- Opening Delimiter -

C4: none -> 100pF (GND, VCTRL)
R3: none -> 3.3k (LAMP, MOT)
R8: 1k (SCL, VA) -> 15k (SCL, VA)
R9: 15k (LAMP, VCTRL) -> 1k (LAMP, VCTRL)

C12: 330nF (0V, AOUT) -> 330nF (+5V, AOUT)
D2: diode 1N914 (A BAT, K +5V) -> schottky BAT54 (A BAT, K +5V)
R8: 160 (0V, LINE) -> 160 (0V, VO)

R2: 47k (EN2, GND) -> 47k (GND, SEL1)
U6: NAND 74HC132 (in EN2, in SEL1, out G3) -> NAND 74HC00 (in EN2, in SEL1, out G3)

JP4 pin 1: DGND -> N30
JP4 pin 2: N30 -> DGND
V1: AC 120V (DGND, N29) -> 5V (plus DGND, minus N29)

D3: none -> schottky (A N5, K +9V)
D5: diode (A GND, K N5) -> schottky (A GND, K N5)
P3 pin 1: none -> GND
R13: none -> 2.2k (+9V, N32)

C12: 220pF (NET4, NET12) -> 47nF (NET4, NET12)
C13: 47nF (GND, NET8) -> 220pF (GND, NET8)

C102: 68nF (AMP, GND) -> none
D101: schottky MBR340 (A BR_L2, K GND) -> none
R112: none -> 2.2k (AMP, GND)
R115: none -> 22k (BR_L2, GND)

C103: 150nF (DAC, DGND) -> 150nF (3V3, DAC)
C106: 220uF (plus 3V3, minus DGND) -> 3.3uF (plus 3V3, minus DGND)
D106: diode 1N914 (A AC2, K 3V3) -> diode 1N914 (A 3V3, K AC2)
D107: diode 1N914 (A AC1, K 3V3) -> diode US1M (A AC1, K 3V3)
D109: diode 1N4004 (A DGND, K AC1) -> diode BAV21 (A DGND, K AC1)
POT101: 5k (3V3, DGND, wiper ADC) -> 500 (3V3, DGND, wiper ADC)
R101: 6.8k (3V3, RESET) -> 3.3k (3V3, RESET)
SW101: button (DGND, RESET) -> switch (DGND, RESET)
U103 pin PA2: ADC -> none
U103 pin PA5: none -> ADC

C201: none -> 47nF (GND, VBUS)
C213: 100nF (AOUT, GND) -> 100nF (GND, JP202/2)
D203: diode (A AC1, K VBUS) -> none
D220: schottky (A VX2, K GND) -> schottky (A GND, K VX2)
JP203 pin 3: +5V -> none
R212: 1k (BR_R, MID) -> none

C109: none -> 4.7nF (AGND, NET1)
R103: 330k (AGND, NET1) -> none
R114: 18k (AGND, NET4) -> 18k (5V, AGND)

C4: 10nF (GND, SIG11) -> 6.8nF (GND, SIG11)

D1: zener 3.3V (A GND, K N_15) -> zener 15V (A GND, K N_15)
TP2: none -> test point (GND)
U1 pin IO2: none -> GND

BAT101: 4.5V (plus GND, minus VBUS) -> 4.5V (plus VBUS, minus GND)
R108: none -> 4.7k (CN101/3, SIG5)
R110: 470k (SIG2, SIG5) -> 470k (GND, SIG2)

- Closing Delimiter -

▶ How to complete this task: Please report every line of the records above that contains the word "RESET".

▶ The answer:
R101: 6.8k (3V3, RESET) -> 3.3k (3V3, RESET)
SW101: button (DGND, RESET) -> switch (DGND, RESET)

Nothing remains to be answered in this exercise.